YOUR INSTRUCTIONS ▸ The entries that follow should be repeated exactly, with no pictures kept.

SOURCE RECORDS ▸
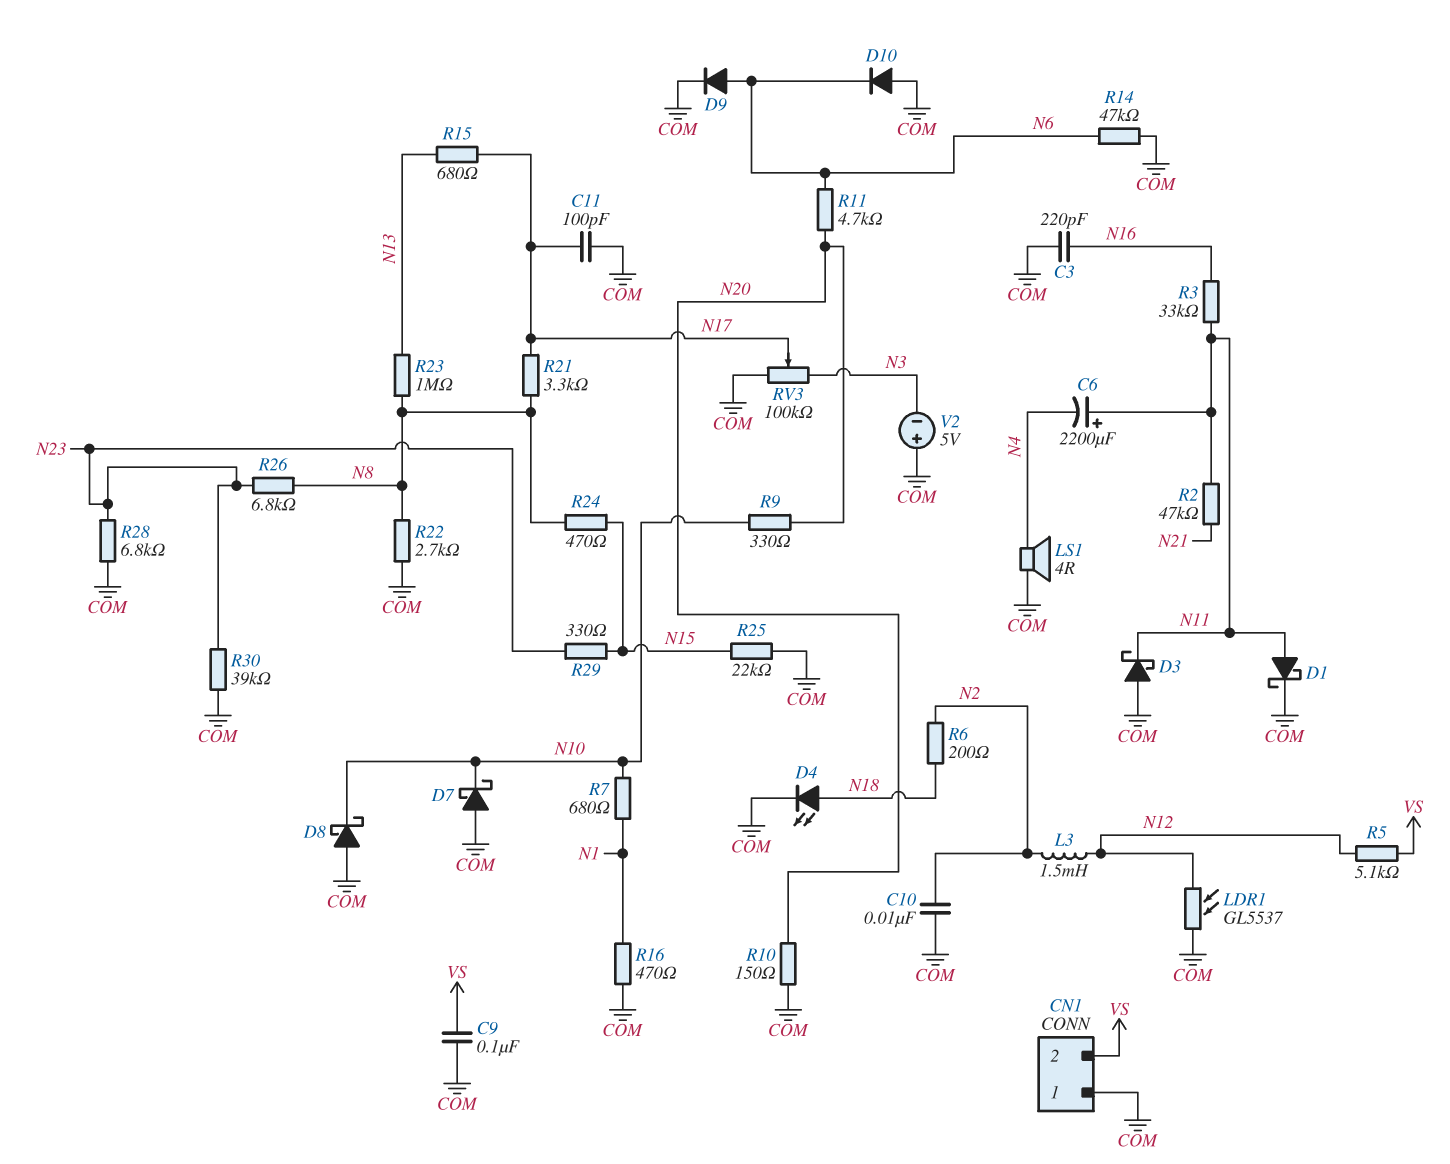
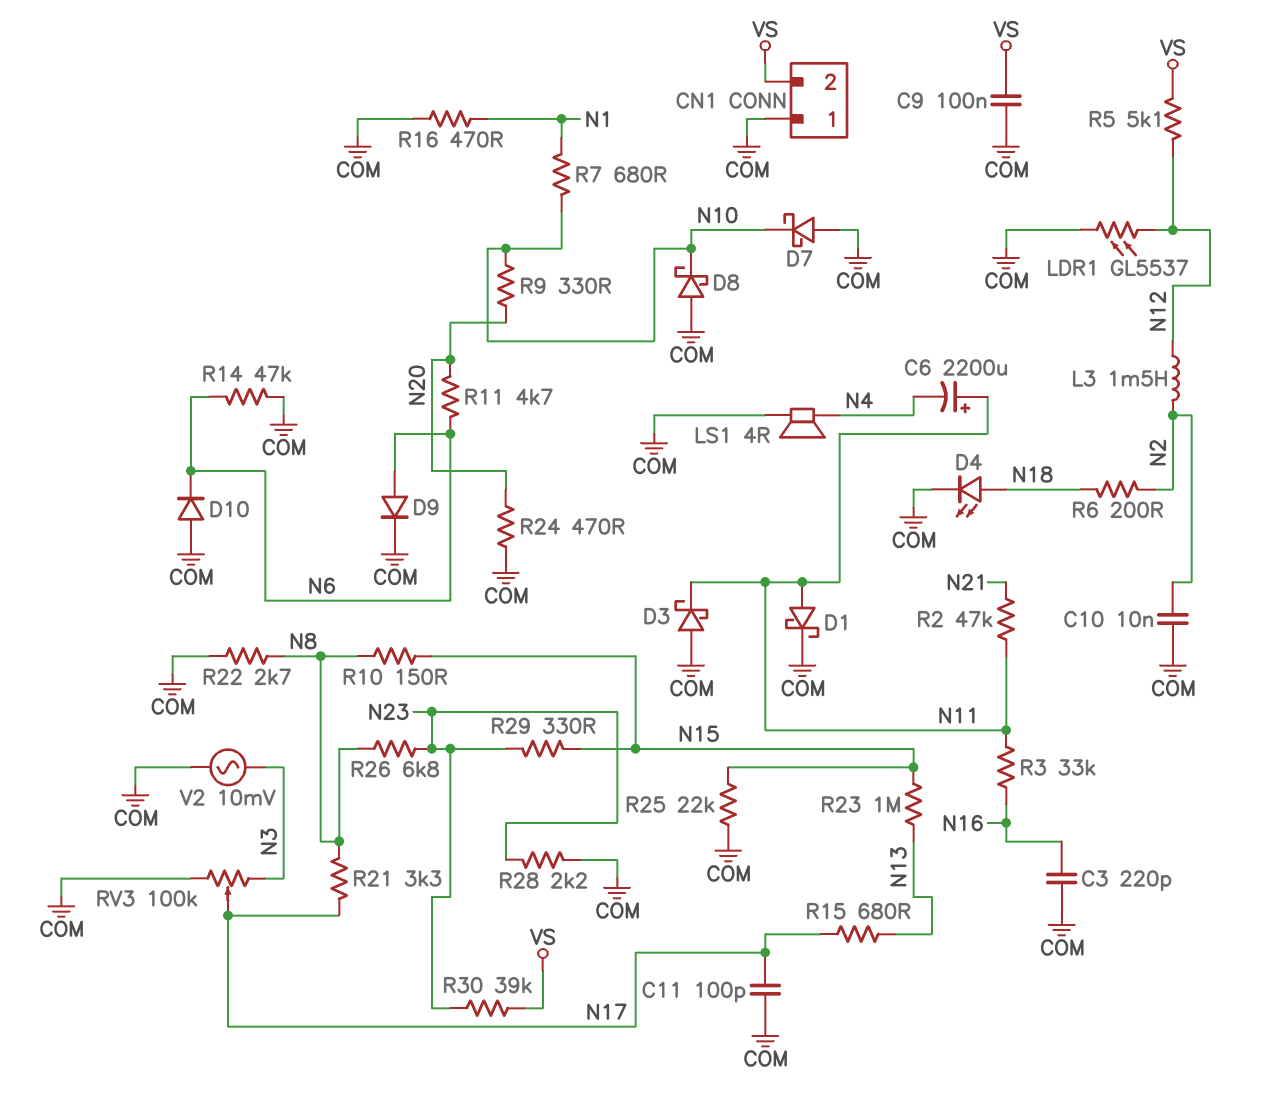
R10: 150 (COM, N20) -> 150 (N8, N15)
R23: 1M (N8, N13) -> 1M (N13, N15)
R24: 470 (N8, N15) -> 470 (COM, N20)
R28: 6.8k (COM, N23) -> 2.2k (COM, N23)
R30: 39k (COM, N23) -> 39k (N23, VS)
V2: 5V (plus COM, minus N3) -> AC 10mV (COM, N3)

SOLUTION TO THIS TASK ▸
R10: 150 (COM, N20) -> 150 (N8, N15)
R23: 1M (N8, N13) -> 1M (N13, N15)
R24: 470 (N8, N15) -> 470 (COM, N20)
R28: 6.8k (COM, N23) -> 2.2k (COM, N23)
R30: 39k (COM, N23) -> 39k (N23, VS)
V2: 5V (plus COM, minus N3) -> AC 10mV (COM, N3)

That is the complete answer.